| Exercise brief |
The listing below is to be given again in full and word for word, without its images.

| Recorded data |
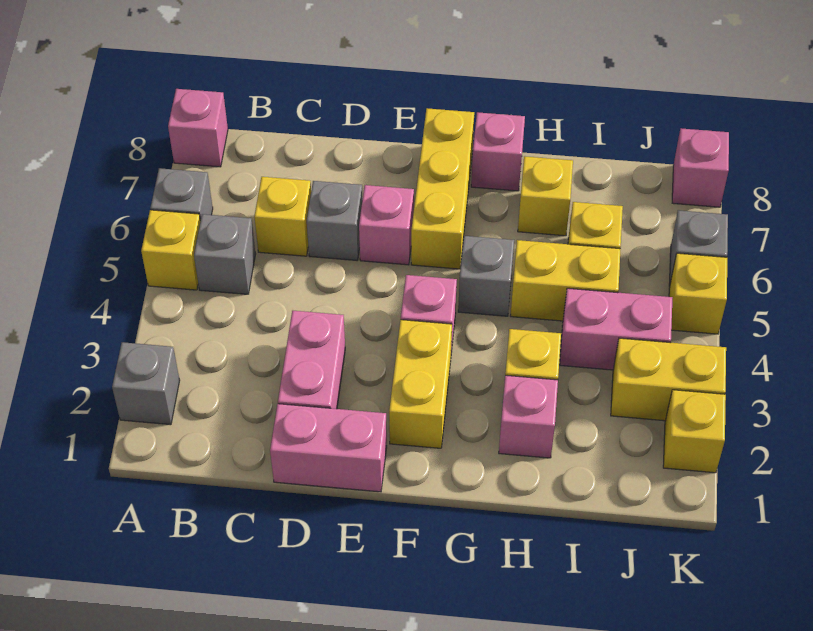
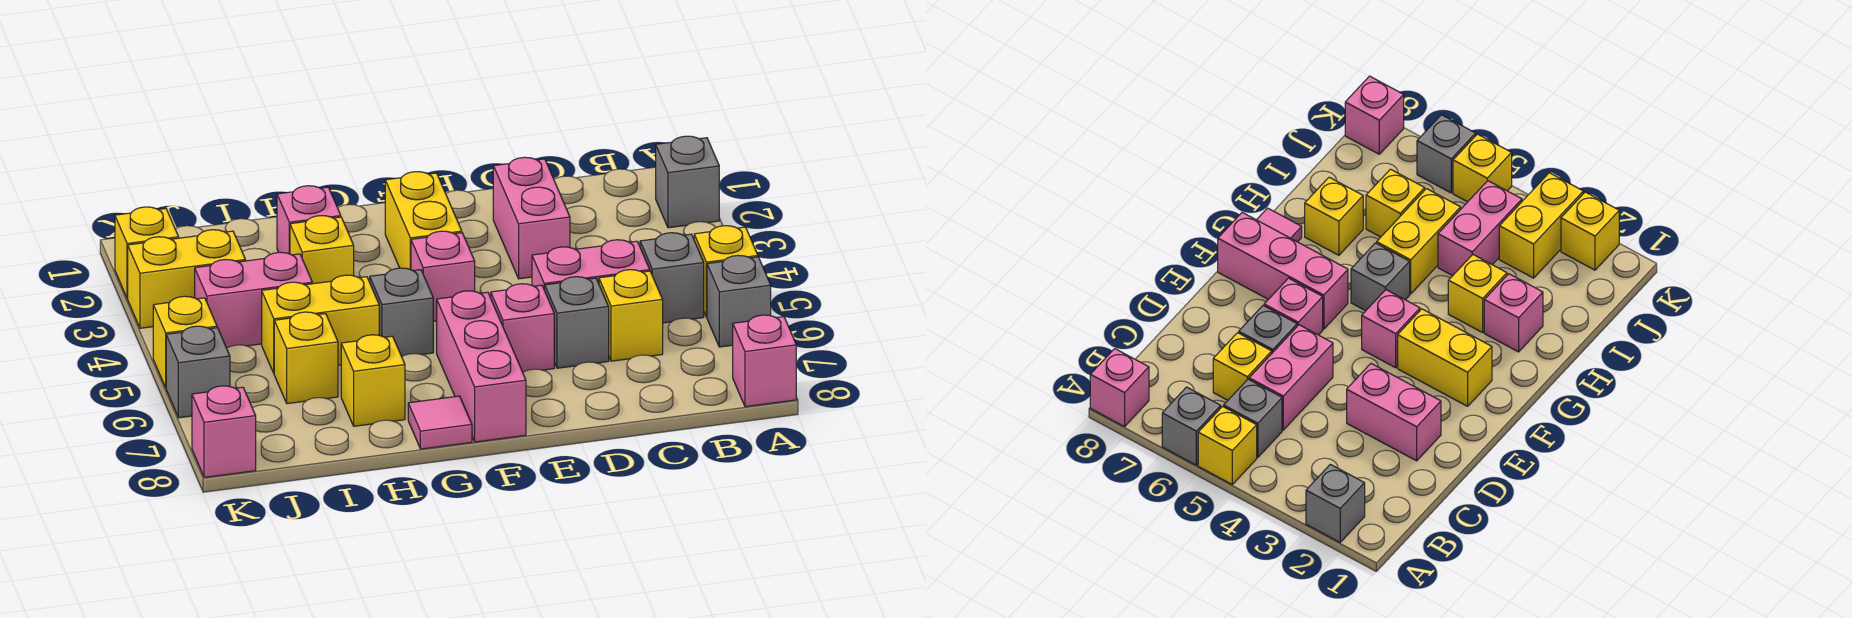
pink brick D1:E1 level 1 -> pink brick C5:D5 level 1
yellow brick F6:F8 level 1 -> pink brick F6:F8 level 1
pink brick G8 level 1 -> pink tile G8 level 1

| Result of this exercise |
pink brick D1:E1 level 1 -> pink brick C5:D5 level 1
yellow brick F6:F8 level 1 -> pink brick F6:F8 level 1
pink brick G8 level 1 -> pink tile G8 level 1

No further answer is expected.